**Work required:** Nothing is needed except the lines below that run from the one with "black pawn: 6 -> 7" through the one with "red pawn: 1 -> 2", repeated exactly.

**Data listing:**

-----

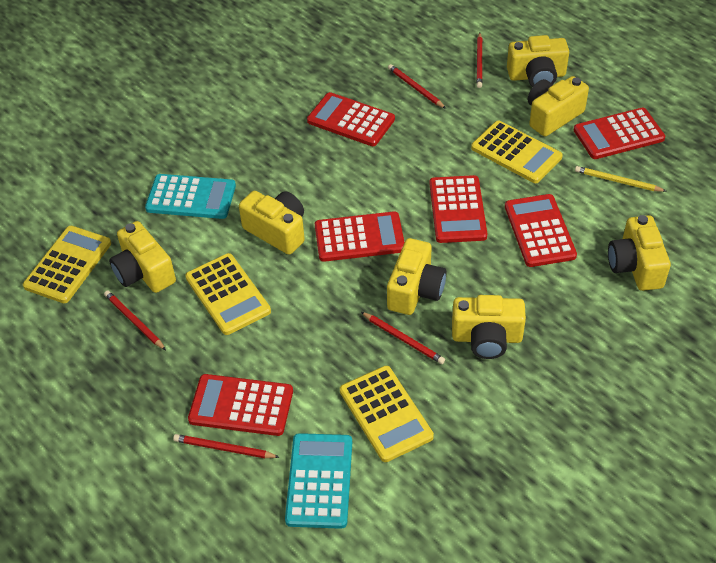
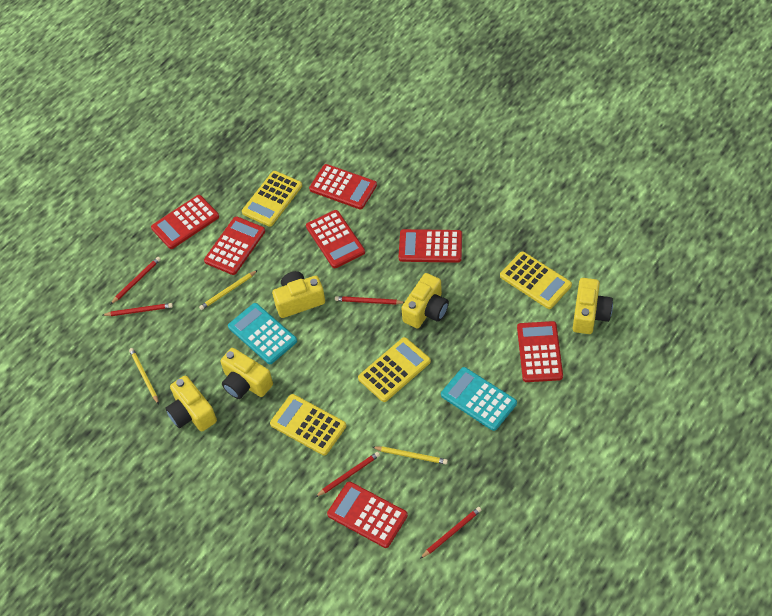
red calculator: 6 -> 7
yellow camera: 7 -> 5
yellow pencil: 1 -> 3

-----

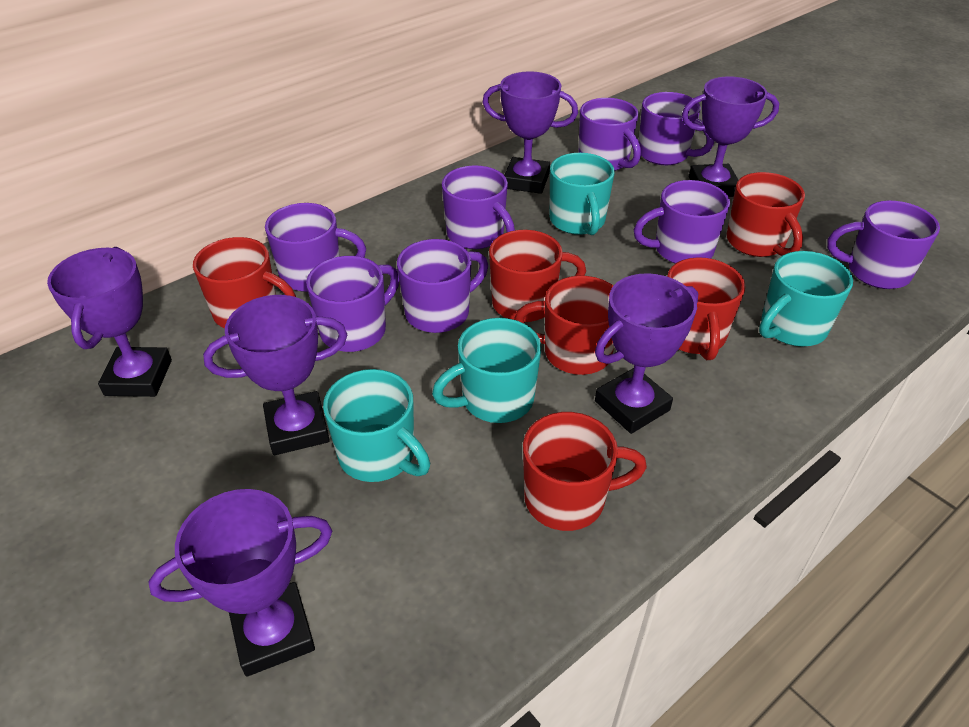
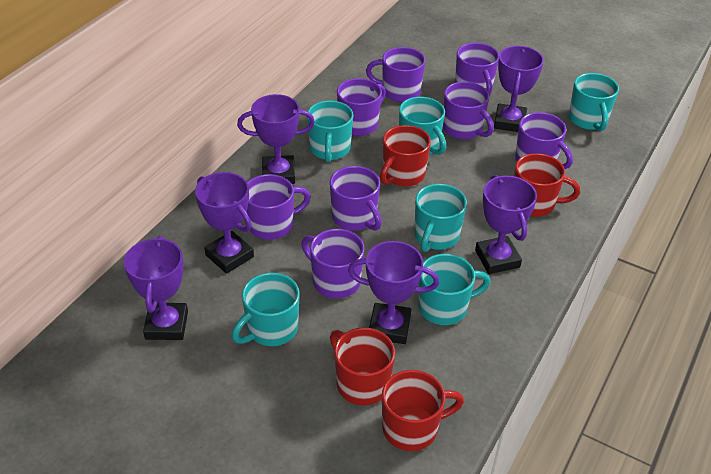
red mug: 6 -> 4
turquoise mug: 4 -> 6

-----

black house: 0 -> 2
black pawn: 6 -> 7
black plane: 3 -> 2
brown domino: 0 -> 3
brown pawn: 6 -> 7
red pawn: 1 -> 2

-----

**Response below:**
black pawn: 6 -> 7
black plane: 3 -> 2
brown domino: 0 -> 3
brown pawn: 6 -> 7
red pawn: 1 -> 2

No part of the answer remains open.